* [Exercise goal]:
Please reproduce the lines of the records below from the one holding "(173, 231) = (344, 103): orange" through the one holding "(482, 185) = (485, 298): purple", inclusive, skipping all pictures.

--- Source material ---

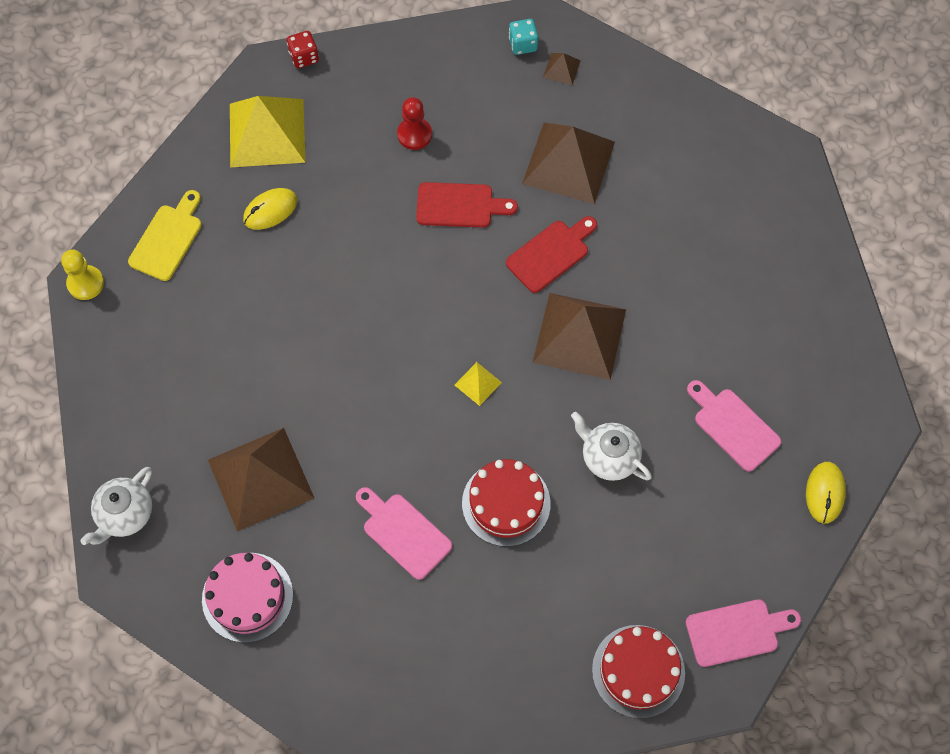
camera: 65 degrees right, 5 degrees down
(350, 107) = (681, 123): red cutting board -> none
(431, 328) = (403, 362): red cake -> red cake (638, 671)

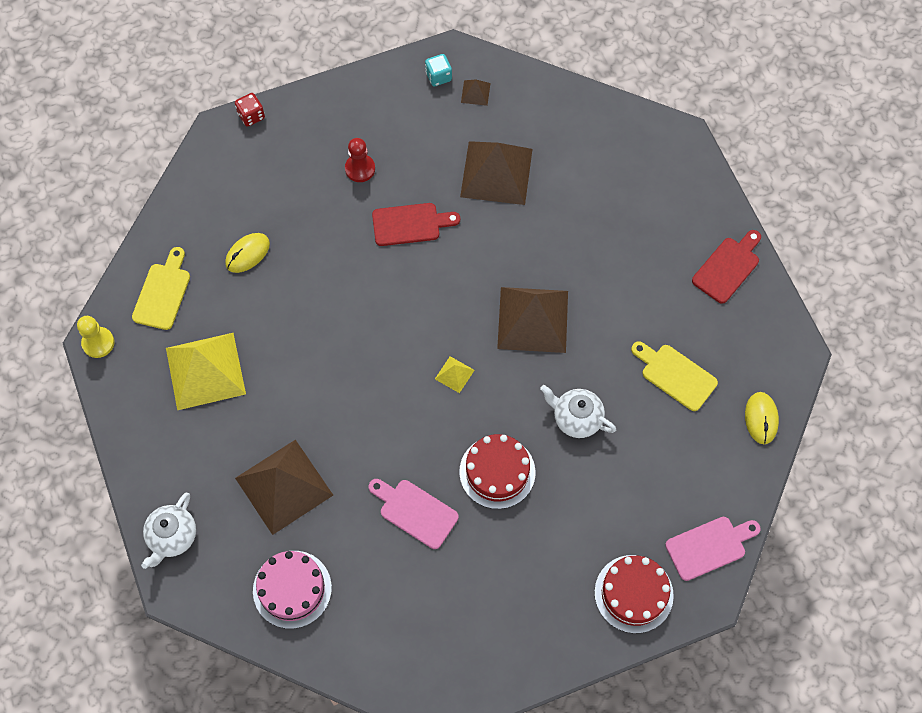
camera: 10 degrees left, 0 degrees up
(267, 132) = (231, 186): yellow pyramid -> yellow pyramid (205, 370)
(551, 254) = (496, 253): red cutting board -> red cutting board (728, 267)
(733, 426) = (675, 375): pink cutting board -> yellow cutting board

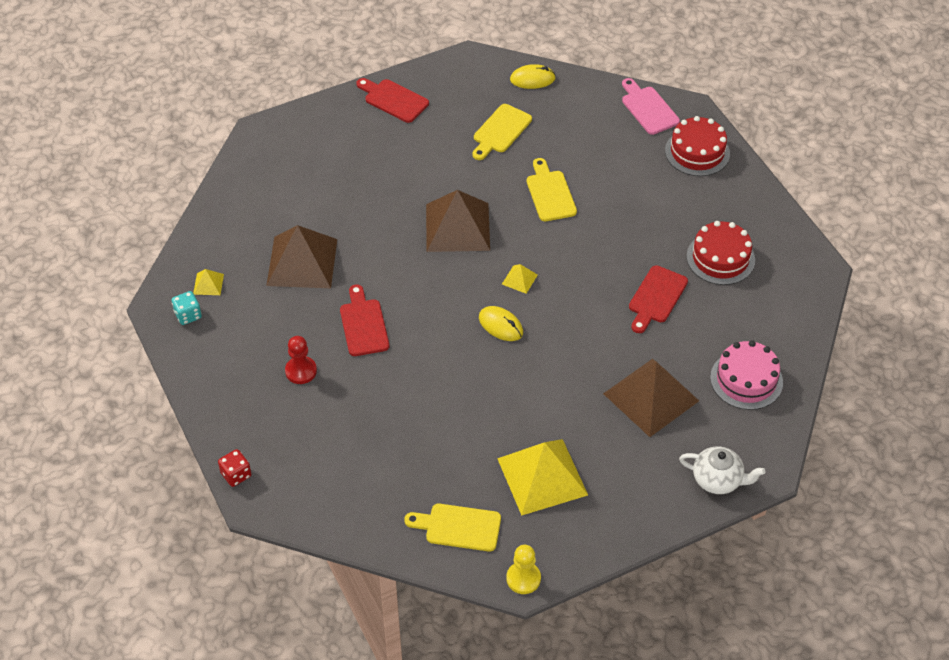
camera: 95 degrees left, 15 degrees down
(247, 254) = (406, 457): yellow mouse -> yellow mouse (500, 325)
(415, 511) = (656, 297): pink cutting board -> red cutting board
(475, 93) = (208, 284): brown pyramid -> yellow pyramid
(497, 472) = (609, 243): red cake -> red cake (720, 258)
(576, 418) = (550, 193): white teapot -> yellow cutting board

---
--- Source material ---

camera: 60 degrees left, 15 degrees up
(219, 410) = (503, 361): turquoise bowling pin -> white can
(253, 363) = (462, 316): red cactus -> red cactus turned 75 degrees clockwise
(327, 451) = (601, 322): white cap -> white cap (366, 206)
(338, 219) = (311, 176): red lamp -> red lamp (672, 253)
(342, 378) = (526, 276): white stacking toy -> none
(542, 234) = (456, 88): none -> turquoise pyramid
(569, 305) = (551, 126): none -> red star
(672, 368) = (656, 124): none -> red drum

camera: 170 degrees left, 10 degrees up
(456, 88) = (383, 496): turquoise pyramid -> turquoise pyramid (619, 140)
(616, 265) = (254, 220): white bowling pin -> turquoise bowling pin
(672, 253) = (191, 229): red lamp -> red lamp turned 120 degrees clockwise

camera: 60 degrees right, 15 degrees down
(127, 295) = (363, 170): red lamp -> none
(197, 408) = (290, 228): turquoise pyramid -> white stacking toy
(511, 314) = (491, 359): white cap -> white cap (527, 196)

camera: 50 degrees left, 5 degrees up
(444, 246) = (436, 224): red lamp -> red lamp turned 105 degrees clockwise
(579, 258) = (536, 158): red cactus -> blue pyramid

---
--- Source material ---

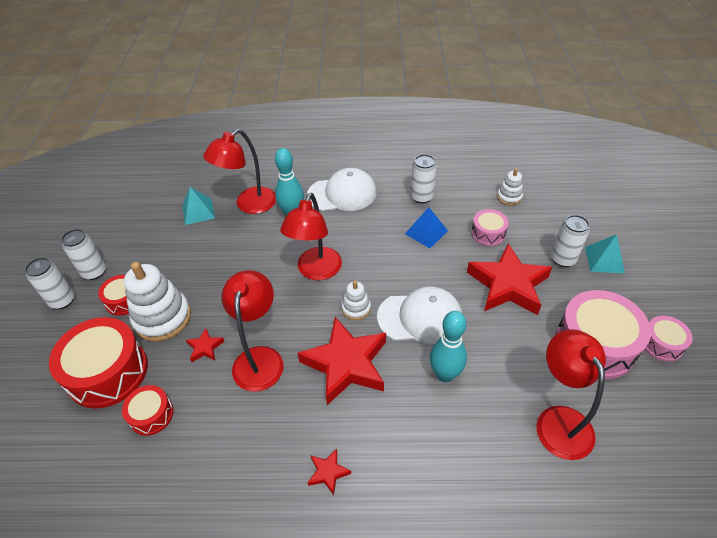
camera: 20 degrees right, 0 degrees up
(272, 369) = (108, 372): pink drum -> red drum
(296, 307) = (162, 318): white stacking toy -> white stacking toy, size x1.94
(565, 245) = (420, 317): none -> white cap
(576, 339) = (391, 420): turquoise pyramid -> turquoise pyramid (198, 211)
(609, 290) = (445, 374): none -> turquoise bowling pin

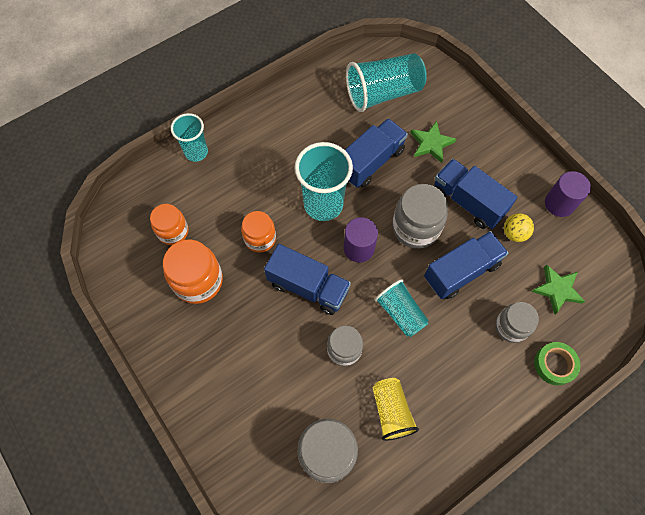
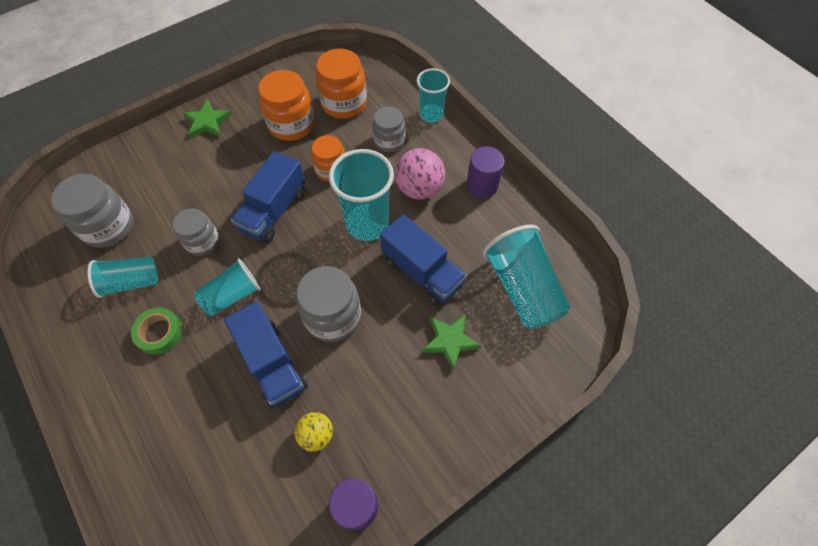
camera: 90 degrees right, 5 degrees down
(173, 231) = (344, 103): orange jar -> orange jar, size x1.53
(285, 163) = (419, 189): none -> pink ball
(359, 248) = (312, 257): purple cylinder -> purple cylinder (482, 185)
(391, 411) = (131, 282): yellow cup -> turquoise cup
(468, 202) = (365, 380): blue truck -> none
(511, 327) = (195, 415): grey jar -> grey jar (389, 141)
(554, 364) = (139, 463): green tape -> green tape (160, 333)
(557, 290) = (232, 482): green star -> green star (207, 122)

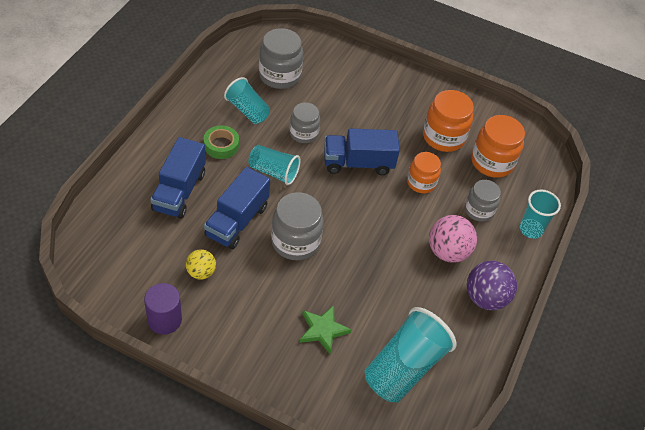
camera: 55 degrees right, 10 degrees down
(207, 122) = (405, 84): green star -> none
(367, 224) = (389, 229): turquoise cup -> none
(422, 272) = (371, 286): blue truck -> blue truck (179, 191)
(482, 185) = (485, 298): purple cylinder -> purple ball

---

* [Response]:
(173, 231) = (344, 103): orange jar -> orange jar, size x1.53
(285, 163) = (419, 189): none -> pink ball
(359, 248) = (312, 257): purple cylinder -> purple cylinder (482, 185)
(391, 411) = (131, 282): yellow cup -> turquoise cup
(468, 202) = (365, 380): blue truck -> none
(511, 327) = (195, 415): grey jar -> grey jar (389, 141)
(554, 364) = (139, 463): green tape -> green tape (160, 333)
(557, 290) = (232, 482): green star -> green star (207, 122)

camera: 55 degrees right, 10 degrees down
(207, 122) = (405, 84): green star -> none
(367, 224) = (389, 229): turquoise cup -> none
(422, 272) = (371, 286): blue truck -> blue truck (179, 191)
(482, 185) = (485, 298): purple cylinder -> purple ball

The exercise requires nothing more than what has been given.